Work to be completed:
Reproduce the lines from the one bearing "in this image?" through the one bearing "Find all instances", inclusive. Copy them exactly; include no other line.

Excerpted data:
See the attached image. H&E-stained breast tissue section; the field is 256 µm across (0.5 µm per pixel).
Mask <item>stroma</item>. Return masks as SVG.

* * *

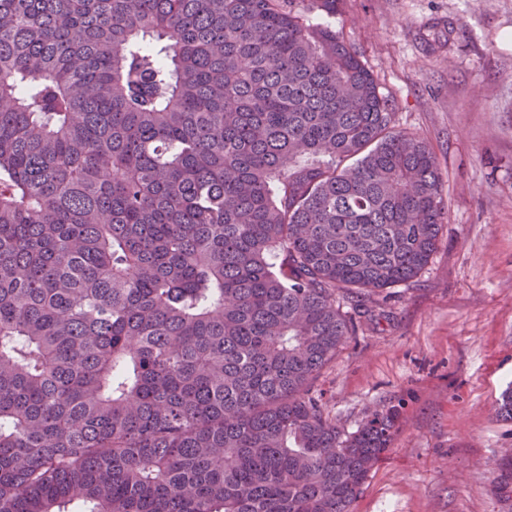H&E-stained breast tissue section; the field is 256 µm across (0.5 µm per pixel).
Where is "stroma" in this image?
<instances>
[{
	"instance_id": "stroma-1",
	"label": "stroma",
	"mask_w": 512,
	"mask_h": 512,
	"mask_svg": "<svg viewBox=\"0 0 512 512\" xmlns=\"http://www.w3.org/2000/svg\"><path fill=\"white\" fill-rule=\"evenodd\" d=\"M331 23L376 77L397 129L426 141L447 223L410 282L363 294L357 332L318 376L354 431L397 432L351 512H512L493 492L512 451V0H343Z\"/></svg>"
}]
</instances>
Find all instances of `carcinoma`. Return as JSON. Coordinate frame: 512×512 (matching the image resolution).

---

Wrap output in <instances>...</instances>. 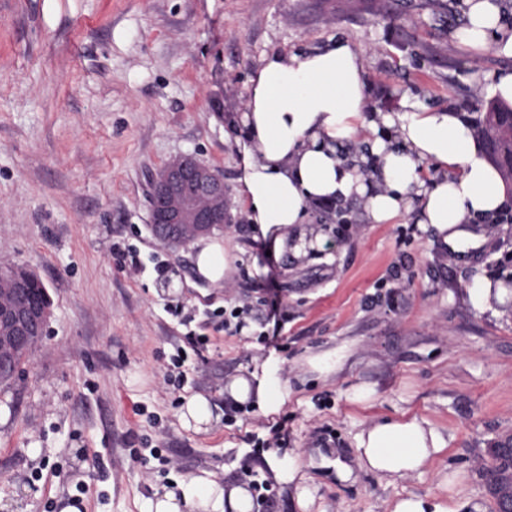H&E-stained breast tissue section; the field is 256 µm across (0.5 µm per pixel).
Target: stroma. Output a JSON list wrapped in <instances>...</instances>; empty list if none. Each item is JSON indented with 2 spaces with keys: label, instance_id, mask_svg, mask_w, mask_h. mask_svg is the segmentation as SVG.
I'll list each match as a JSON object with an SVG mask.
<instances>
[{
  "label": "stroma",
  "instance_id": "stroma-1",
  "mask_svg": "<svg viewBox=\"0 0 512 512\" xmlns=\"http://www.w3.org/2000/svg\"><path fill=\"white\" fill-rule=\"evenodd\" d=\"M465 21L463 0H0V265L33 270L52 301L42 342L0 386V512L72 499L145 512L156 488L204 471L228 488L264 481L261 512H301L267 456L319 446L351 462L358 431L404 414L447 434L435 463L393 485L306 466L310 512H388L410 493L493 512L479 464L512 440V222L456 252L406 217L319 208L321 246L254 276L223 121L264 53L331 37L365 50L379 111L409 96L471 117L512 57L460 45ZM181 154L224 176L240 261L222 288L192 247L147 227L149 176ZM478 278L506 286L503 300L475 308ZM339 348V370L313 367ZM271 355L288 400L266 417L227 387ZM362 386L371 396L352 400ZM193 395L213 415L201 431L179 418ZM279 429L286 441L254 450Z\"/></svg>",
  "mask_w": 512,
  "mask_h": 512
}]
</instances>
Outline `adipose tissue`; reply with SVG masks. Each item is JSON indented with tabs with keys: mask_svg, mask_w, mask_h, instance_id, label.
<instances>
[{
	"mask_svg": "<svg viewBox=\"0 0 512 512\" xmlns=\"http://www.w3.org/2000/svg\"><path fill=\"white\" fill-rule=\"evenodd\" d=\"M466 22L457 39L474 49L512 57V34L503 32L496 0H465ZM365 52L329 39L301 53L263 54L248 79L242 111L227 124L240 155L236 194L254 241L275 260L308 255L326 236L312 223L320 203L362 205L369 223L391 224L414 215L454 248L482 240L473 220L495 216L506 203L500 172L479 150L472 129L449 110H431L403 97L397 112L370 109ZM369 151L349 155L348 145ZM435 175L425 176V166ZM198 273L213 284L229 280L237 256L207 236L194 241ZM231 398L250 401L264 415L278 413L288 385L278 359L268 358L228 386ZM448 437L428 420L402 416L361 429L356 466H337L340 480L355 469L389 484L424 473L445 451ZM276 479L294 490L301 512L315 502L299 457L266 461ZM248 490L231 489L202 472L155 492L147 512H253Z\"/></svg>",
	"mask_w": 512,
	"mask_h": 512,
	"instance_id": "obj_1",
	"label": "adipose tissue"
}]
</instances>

Written response:
Where is "stroma" in this image?
<instances>
[{
	"instance_id": "stroma-1",
	"label": "stroma",
	"mask_w": 512,
	"mask_h": 512,
	"mask_svg": "<svg viewBox=\"0 0 512 512\" xmlns=\"http://www.w3.org/2000/svg\"><path fill=\"white\" fill-rule=\"evenodd\" d=\"M331 23L376 77L397 129L426 141L447 223L410 282L363 294L357 332L318 376L354 431L397 432L351 512H512L493 492L512 451V0H343Z\"/></svg>"
}]
</instances>
Find all instances of `carcinoma`. Return as JSON. Coordinate frame: 512×512 (matching the image resolution).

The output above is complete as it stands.